Object transformation records
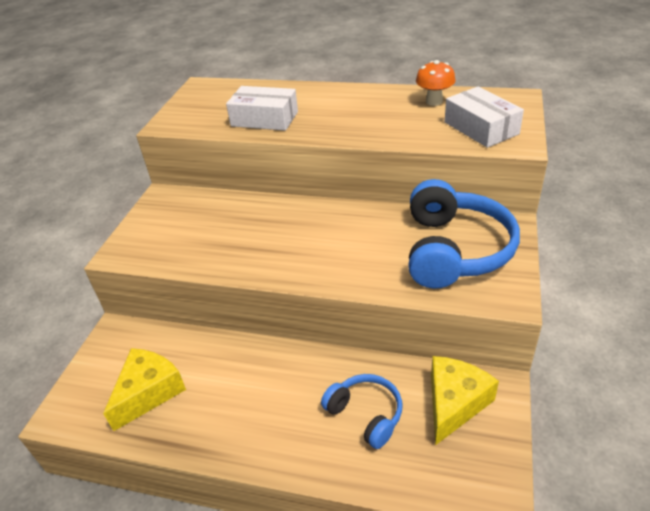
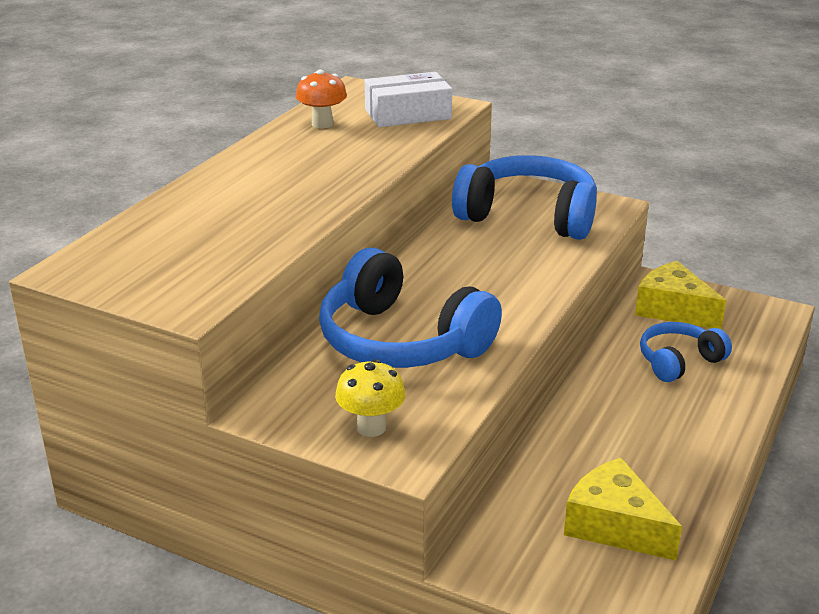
camera: 80 degrees left, 10 degrees down
white box [226,86,298,131] -> none
none -> blue headphones [319,248,502,368]
none -> yellow mushroom [335,359,406,437]

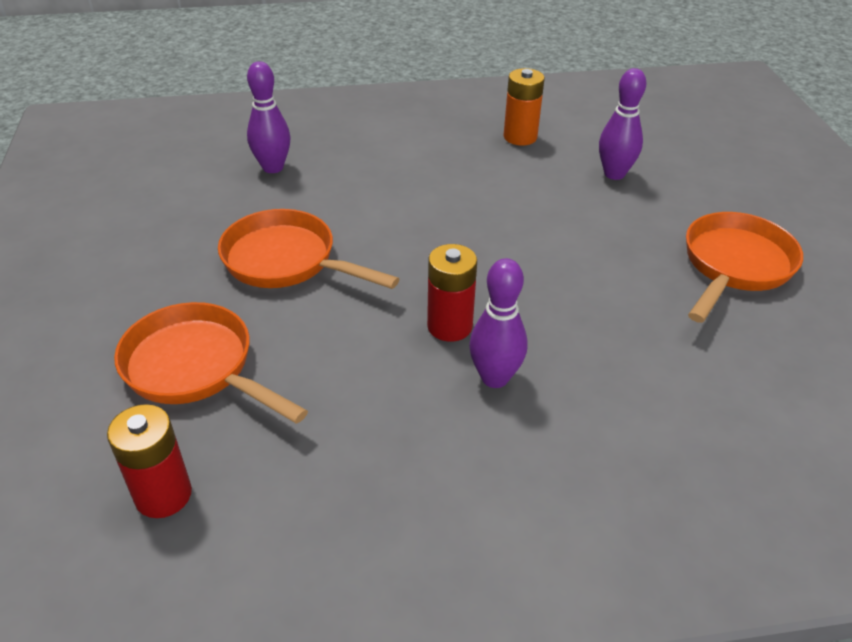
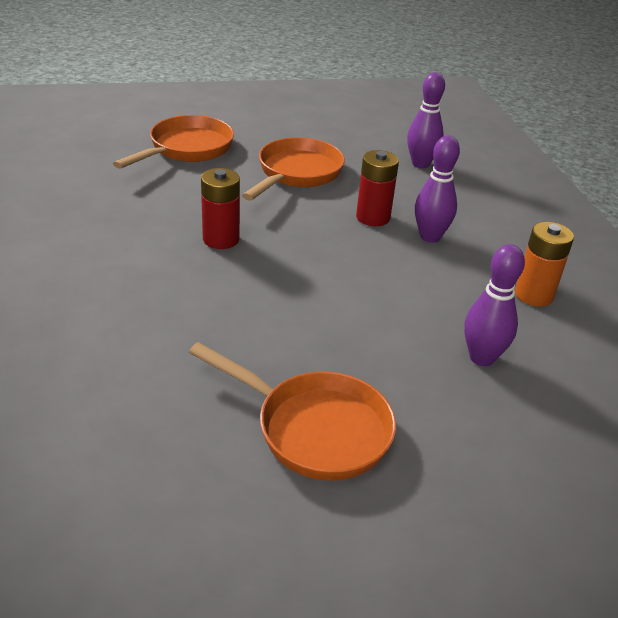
camera: 85 degrees right, 5 degrees down
red battery [107,404,192,518] -> red battery moved to [356,150,399,226]
purple bowling pin [469,258,528,388] -> purple bowling pin moved to [415,135,460,243]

Goal of the exercise | Please report how many lines of the entries above include "moved". Only the number is wanted.

Response to this exercise | 2